__Exercise instructions__
Below are the records; copy out every line that holds the word "NMOS".

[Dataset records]
↓
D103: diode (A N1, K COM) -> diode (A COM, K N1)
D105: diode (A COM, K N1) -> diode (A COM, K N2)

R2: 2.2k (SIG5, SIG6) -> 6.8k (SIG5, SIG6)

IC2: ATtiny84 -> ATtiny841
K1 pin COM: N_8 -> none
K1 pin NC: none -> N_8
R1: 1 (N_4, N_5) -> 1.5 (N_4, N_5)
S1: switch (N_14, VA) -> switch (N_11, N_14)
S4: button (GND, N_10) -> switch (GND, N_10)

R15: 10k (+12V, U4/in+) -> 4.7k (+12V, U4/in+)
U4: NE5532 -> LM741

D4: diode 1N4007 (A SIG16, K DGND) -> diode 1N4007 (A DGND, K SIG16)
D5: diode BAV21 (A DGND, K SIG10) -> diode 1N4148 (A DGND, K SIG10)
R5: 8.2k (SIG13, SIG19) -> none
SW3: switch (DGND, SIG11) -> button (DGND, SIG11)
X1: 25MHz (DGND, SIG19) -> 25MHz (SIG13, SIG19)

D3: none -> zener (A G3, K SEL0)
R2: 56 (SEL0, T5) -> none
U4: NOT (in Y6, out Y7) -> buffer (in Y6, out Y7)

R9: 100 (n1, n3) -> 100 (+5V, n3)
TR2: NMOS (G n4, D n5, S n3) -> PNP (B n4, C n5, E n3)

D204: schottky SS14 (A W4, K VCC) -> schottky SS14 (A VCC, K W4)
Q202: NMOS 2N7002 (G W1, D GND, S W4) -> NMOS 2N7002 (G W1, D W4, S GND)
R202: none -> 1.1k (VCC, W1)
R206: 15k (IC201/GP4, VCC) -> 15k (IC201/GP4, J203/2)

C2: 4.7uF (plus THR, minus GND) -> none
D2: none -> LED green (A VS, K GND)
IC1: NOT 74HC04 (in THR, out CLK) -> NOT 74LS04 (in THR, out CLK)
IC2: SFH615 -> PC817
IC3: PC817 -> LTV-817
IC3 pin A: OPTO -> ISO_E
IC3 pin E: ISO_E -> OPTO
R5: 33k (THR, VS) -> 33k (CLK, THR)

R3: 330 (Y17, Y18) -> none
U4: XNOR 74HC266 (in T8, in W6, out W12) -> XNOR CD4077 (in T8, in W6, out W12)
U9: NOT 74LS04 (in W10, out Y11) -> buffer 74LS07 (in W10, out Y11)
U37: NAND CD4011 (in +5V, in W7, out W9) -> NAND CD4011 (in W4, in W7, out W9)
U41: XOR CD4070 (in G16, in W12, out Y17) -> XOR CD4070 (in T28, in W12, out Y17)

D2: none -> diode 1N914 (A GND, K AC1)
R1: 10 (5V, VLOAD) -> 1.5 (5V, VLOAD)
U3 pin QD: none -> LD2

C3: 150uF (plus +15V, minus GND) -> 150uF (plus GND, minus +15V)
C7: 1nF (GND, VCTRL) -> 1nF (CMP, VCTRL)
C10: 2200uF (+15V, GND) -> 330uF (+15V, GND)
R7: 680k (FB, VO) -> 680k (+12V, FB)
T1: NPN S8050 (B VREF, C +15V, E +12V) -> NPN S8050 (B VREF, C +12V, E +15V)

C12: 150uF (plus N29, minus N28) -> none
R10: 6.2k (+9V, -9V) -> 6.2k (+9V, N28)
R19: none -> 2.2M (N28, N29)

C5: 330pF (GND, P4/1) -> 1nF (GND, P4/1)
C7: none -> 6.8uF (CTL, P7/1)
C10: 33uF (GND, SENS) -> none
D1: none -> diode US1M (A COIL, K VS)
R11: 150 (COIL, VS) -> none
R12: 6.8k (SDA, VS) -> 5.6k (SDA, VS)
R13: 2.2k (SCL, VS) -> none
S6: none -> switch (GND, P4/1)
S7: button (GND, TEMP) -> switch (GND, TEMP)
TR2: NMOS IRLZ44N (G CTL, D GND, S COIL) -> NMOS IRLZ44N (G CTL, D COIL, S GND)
↑
__Task output__
TR2: NMOS (G n4, D n5, S n3) -> PNP (B n4, C n5, E n3)
Q202: NMOS 2N7002 (G W1, D GND, S W4) -> NMOS 2N7002 (G W1, D W4, S GND)
TR2: NMOS IRLZ44N (G CTL, D GND, S COIL) -> NMOS IRLZ44N (G CTL, D COIL, S GND)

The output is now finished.